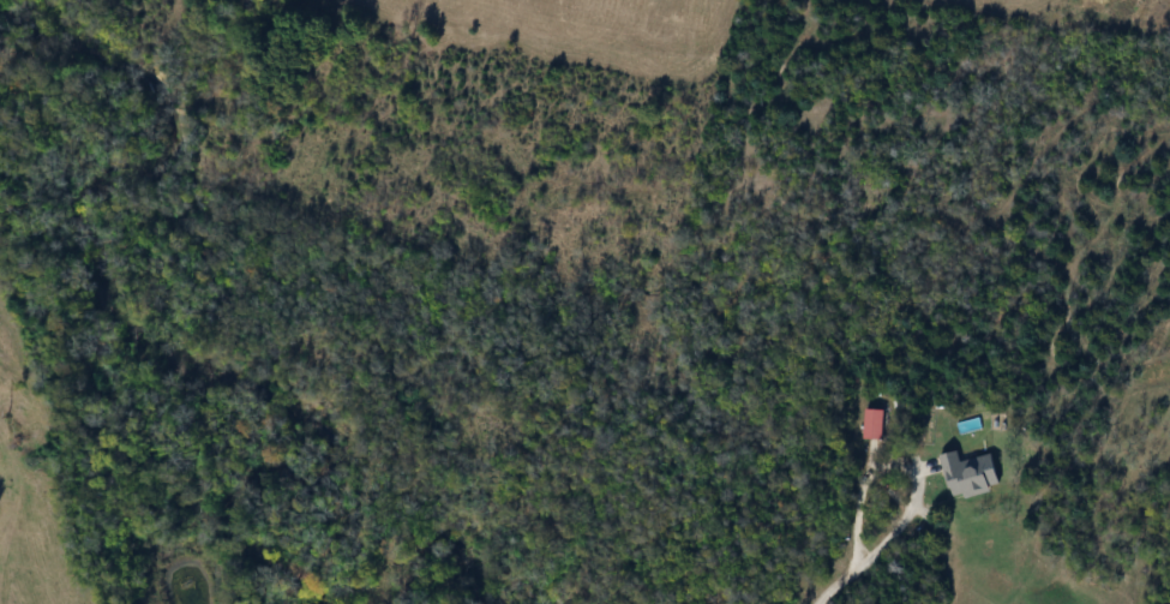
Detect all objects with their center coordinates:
building: (872, 425)
road: (906, 465)
building: (971, 476)
road: (835, 584)

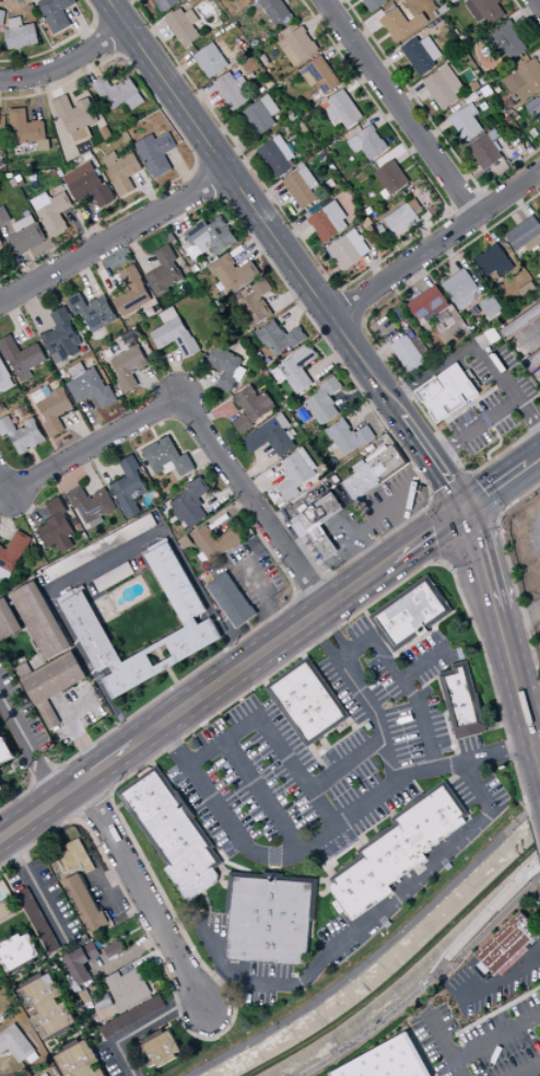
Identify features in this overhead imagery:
building: (456, 0)
building: (0, 1)
building: (29, 1)
building: (252, 1)
road: (330, 2)
road: (537, 2)
road: (355, 3)
building: (166, 4)
building: (375, 4)
road: (366, 5)
road: (127, 7)
building: (391, 9)
building: (489, 10)
road: (115, 11)
building: (474, 11)
building: (278, 12)
road: (343, 12)
road: (526, 13)
building: (57, 14)
building: (413, 14)
building: (192, 16)
building: (2, 17)
road: (318, 18)
road: (527, 18)
road: (97, 20)
building: (16, 22)
building: (402, 23)
building: (183, 27)
road: (81, 28)
road: (151, 32)
road: (365, 32)
building: (22, 36)
road: (483, 36)
road: (110, 37)
building: (506, 41)
road: (138, 42)
building: (285, 43)
road: (60, 44)
building: (300, 46)
road: (337, 47)
building: (431, 48)
building: (241, 54)
road: (120, 55)
building: (418, 56)
road: (538, 58)
building: (212, 60)
road: (66, 61)
road: (387, 62)
road: (500, 65)
road: (88, 66)
road: (179, 70)
building: (321, 75)
building: (529, 79)
road: (360, 81)
building: (243, 82)
building: (514, 82)
road: (52, 83)
building: (281, 85)
building: (441, 87)
building: (455, 87)
building: (486, 90)
building: (116, 91)
building: (232, 91)
road: (410, 95)
road: (38, 97)
road: (199, 97)
building: (136, 101)
building: (510, 102)
building: (270, 105)
building: (325, 105)
building: (534, 106)
road: (400, 107)
building: (342, 109)
building: (472, 109)
building: (0, 111)
building: (75, 114)
building: (292, 116)
building: (515, 116)
building: (259, 117)
road: (388, 118)
road: (432, 122)
building: (466, 124)
building: (26, 127)
road: (240, 132)
road: (436, 132)
building: (81, 135)
building: (493, 135)
building: (476, 138)
building: (514, 140)
road: (286, 141)
building: (368, 142)
building: (148, 143)
building: (44, 144)
building: (497, 146)
road: (189, 148)
building: (520, 149)
road: (410, 151)
road: (217, 152)
building: (485, 152)
building: (160, 155)
building: (276, 156)
building: (111, 159)
road: (469, 161)
road: (197, 163)
road: (244, 165)
road: (260, 169)
building: (85, 170)
road: (182, 172)
building: (125, 173)
road: (467, 176)
building: (308, 177)
building: (391, 177)
road: (212, 179)
building: (21, 182)
road: (237, 182)
road: (238, 183)
road: (480, 187)
building: (92, 189)
road: (142, 190)
building: (299, 190)
road: (149, 193)
building: (384, 194)
road: (222, 197)
road: (269, 198)
building: (41, 201)
road: (465, 201)
road: (520, 202)
road: (492, 204)
building: (369, 210)
road: (447, 211)
building: (56, 214)
road: (96, 214)
building: (539, 214)
building: (336, 215)
building: (4, 216)
road: (178, 217)
building: (402, 219)
road: (233, 222)
building: (24, 223)
road: (91, 224)
building: (323, 225)
road: (461, 226)
road: (80, 230)
road: (483, 230)
road: (293, 233)
road: (425, 234)
building: (525, 235)
road: (114, 236)
building: (28, 239)
building: (211, 240)
building: (1, 243)
road: (436, 244)
road: (254, 246)
building: (348, 249)
road: (139, 255)
road: (450, 255)
building: (491, 260)
road: (374, 269)
road: (22, 270)
building: (166, 271)
road: (422, 272)
road: (102, 273)
building: (236, 275)
building: (494, 275)
road: (324, 278)
road: (88, 279)
road: (355, 280)
road: (339, 289)
building: (461, 289)
building: (133, 294)
road: (1, 298)
road: (285, 299)
building: (255, 302)
road: (322, 303)
building: (427, 305)
road: (349, 306)
building: (490, 307)
road: (299, 310)
building: (94, 311)
road: (34, 313)
building: (169, 315)
road: (17, 320)
road: (361, 322)
building: (521, 322)
road: (344, 333)
building: (129, 336)
building: (177, 337)
building: (63, 338)
building: (281, 338)
road: (376, 345)
building: (411, 352)
road: (377, 356)
building: (22, 357)
road: (332, 362)
building: (533, 363)
building: (226, 366)
building: (130, 367)
building: (299, 368)
building: (78, 370)
road: (499, 371)
building: (61, 373)
road: (370, 373)
building: (241, 374)
road: (176, 376)
building: (5, 377)
building: (278, 377)
road: (157, 386)
road: (196, 386)
road: (380, 388)
building: (93, 389)
building: (47, 391)
building: (449, 392)
building: (20, 395)
road: (357, 395)
building: (39, 396)
road: (388, 399)
building: (326, 401)
road: (370, 404)
road: (219, 408)
building: (253, 408)
road: (362, 410)
building: (55, 411)
road: (529, 413)
road: (191, 415)
building: (284, 420)
road: (93, 422)
road: (150, 428)
road: (81, 429)
road: (411, 432)
building: (23, 433)
building: (291, 434)
building: (350, 436)
road: (3, 437)
building: (271, 438)
road: (231, 446)
road: (530, 448)
building: (337, 451)
road: (204, 456)
building: (168, 457)
building: (385, 457)
road: (37, 461)
building: (310, 462)
road: (409, 462)
road: (100, 463)
road: (433, 464)
building: (169, 467)
road: (257, 467)
road: (89, 471)
road: (395, 472)
building: (296, 475)
road: (488, 478)
road: (54, 481)
road: (263, 481)
building: (361, 481)
road: (2, 486)
road: (412, 486)
building: (130, 487)
road: (450, 488)
building: (336, 489)
road: (451, 489)
road: (367, 492)
road: (222, 495)
road: (480, 495)
road: (504, 495)
road: (3, 496)
road: (432, 498)
road: (45, 501)
building: (192, 503)
building: (92, 504)
building: (118, 504)
road: (27, 508)
building: (303, 508)
traffic signals: (462, 508)
road: (235, 509)
road: (371, 517)
road: (6, 518)
building: (75, 521)
building: (97, 521)
building: (320, 523)
road: (401, 523)
building: (58, 524)
gas station: (328, 524)
road: (441, 524)
building: (215, 527)
road: (342, 530)
road: (471, 533)
road: (426, 534)
building: (216, 542)
road: (325, 542)
building: (187, 543)
road: (367, 544)
building: (101, 547)
building: (14, 552)
road: (307, 555)
road: (444, 556)
road: (484, 558)
building: (204, 559)
road: (106, 561)
road: (510, 571)
building: (5, 575)
road: (324, 575)
building: (114, 577)
road: (255, 577)
road: (312, 587)
road: (296, 594)
road: (204, 597)
road: (337, 598)
building: (231, 600)
building: (195, 613)
building: (412, 614)
road: (314, 615)
building: (8, 620)
building: (42, 621)
road: (248, 626)
road: (27, 627)
road: (433, 628)
road: (333, 632)
road: (427, 633)
road: (31, 635)
road: (322, 640)
road: (388, 646)
road: (33, 647)
road: (358, 647)
road: (262, 651)
road: (303, 656)
road: (424, 661)
road: (91, 668)
road: (268, 676)
road: (172, 677)
building: (52, 683)
road: (265, 683)
road: (174, 685)
road: (519, 686)
road: (327, 689)
building: (464, 701)
building: (309, 702)
road: (445, 709)
road: (289, 716)
road: (351, 724)
road: (73, 726)
road: (346, 735)
road: (272, 739)
road: (28, 746)
building: (6, 751)
road: (106, 762)
road: (319, 762)
road: (465, 762)
road: (152, 764)
road: (346, 765)
road: (456, 776)
road: (445, 784)
building: (2, 787)
parking lot: (351, 788)
road: (108, 793)
road: (263, 796)
road: (92, 801)
road: (119, 805)
road: (39, 809)
road: (78, 816)
road: (186, 817)
road: (394, 818)
road: (470, 822)
road: (375, 825)
road: (375, 829)
building: (173, 832)
road: (378, 834)
road: (534, 834)
road: (360, 843)
road: (363, 847)
building: (396, 849)
road: (255, 853)
building: (77, 857)
road: (221, 872)
road: (333, 876)
road: (272, 877)
road: (112, 878)
road: (323, 880)
road: (206, 888)
road: (38, 890)
road: (126, 896)
road: (142, 896)
road: (102, 898)
road: (313, 900)
building: (84, 904)
building: (5, 911)
road: (130, 912)
road: (209, 914)
road: (489, 915)
building: (268, 918)
building: (38, 920)
road: (371, 921)
road: (491, 921)
road: (310, 928)
road: (131, 932)
building: (507, 943)
building: (114, 948)
building: (17, 952)
road: (129, 955)
building: (79, 961)
road: (498, 984)
road: (214, 986)
building: (127, 987)
building: (103, 1003)
building: (44, 1005)
building: (131, 1017)
road: (375, 1026)
road: (141, 1028)
road: (497, 1038)
road: (444, 1042)
building: (16, 1044)
building: (159, 1048)
building: (75, 1060)
building: (386, 1060)
road: (528, 1069)

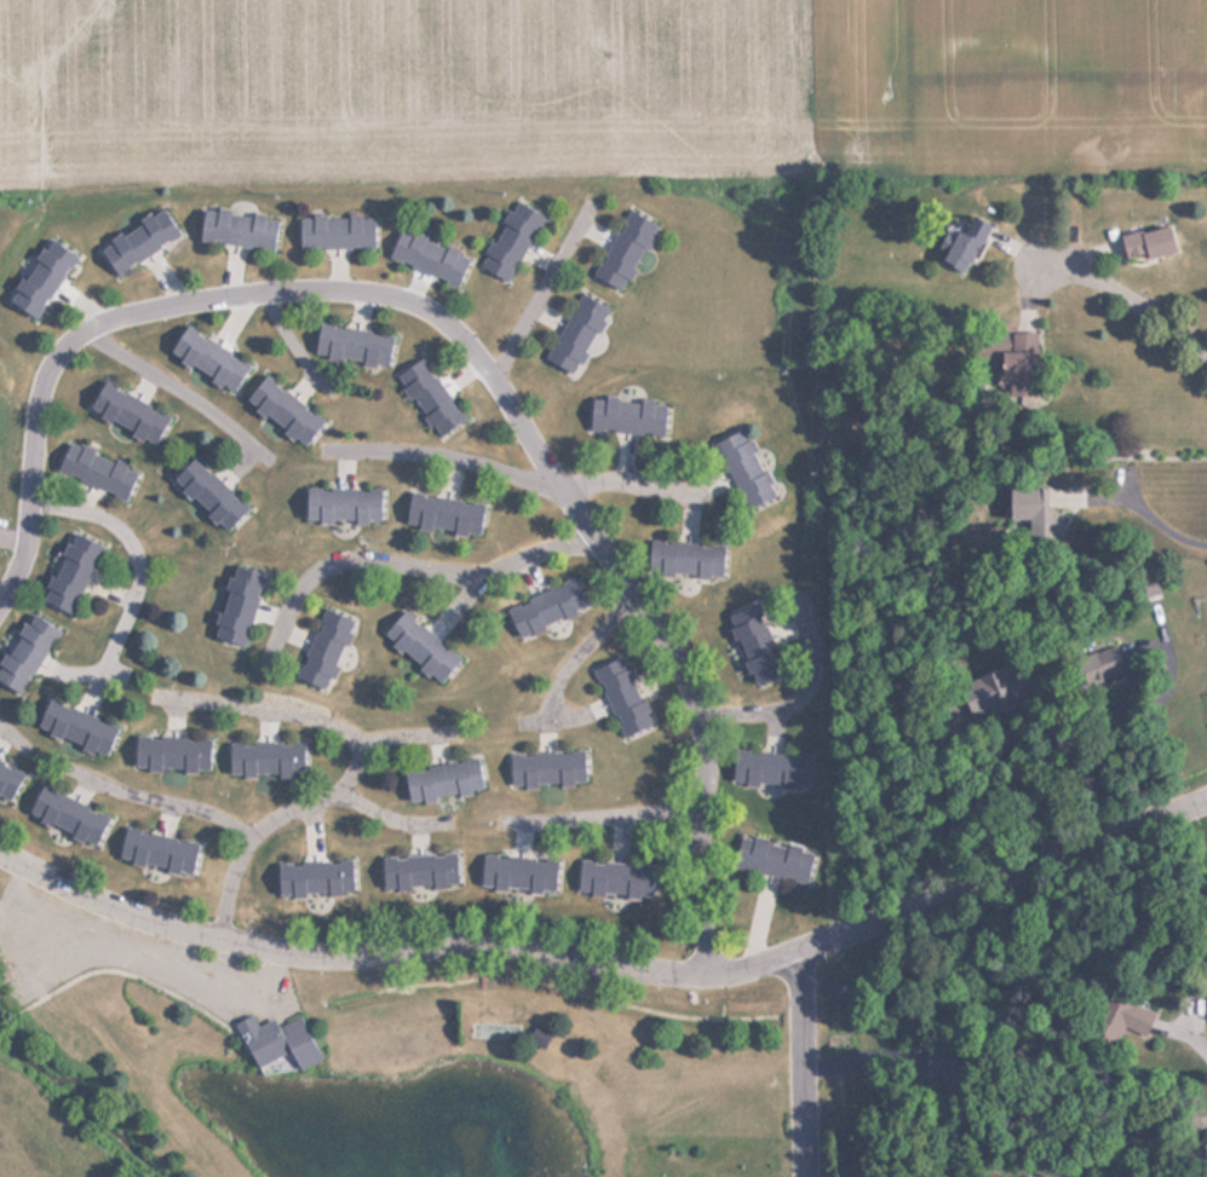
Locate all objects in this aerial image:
building: (236, 228)
building: (335, 231)
building: (136, 240)
building: (510, 240)
building: (1144, 243)
building: (960, 244)
building: (623, 249)
building: (428, 255)
building: (41, 278)
road: (543, 290)
road: (1119, 291)
road: (86, 328)
building: (575, 333)
road: (293, 344)
building: (351, 344)
building: (207, 358)
building: (1016, 365)
road: (179, 391)
building: (428, 396)
building: (282, 410)
building: (126, 413)
building: (627, 415)
road: (441, 455)
building: (744, 467)
building: (96, 469)
road: (1124, 475)
road: (628, 482)
building: (207, 493)
building: (341, 504)
building: (1026, 505)
building: (442, 514)
road: (14, 541)
building: (684, 559)
road: (404, 565)
road: (139, 571)
building: (70, 573)
road: (633, 589)
building: (236, 605)
building: (544, 608)
building: (753, 643)
building: (420, 647)
building: (323, 649)
road: (581, 651)
building: (24, 653)
building: (998, 687)
building: (622, 696)
road: (799, 697)
building: (75, 727)
road: (404, 736)
road: (12, 738)
building: (170, 753)
building: (263, 758)
road: (354, 766)
building: (544, 767)
building: (768, 768)
building: (440, 779)
building: (8, 780)
road: (160, 801)
building: (65, 815)
road: (601, 817)
road: (389, 819)
building: (156, 851)
building: (773, 858)
building: (417, 870)
building: (516, 873)
building: (312, 878)
building: (614, 878)
road: (606, 969)
building: (1130, 1018)
road: (1184, 1031)
building: (274, 1043)
road: (806, 1063)

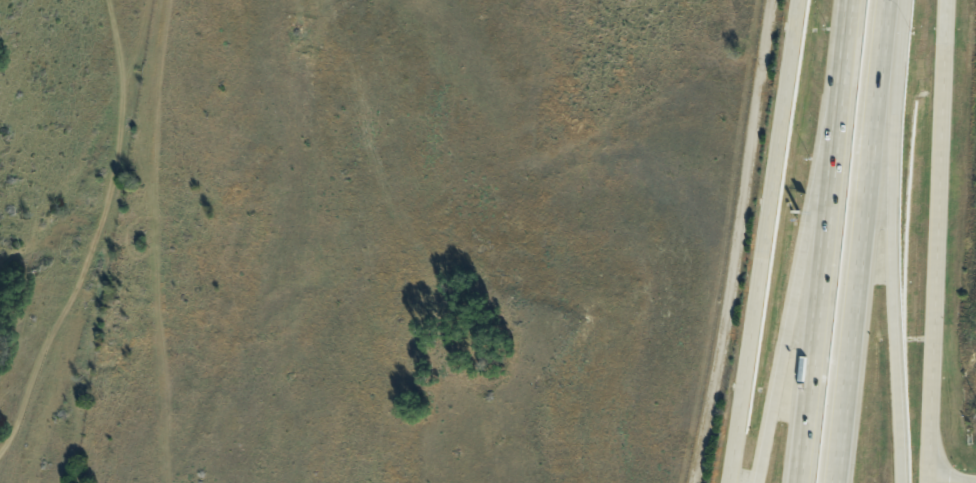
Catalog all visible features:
road: (846, 16)
road: (855, 240)
road: (763, 241)
road: (893, 241)
road: (936, 241)
road: (798, 257)
road: (820, 257)

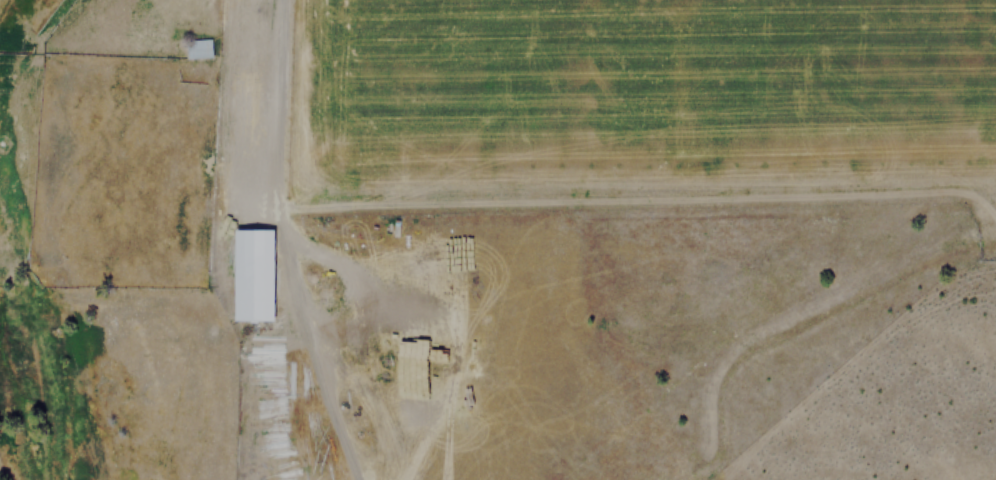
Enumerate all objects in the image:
building: (198, 48)
crop: (629, 96)
road: (274, 101)
building: (253, 274)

- [WORK TO BE COMPLETED]: Exactly as they stand in the records above, print the lines from the one containing "Enumerate all objects" through the final line, inclusive.

- [SOLUTION TO THE EXERCISE]:
Enumerate all objects in the image:
building: (198, 48)
crop: (629, 96)
road: (274, 101)
building: (253, 274)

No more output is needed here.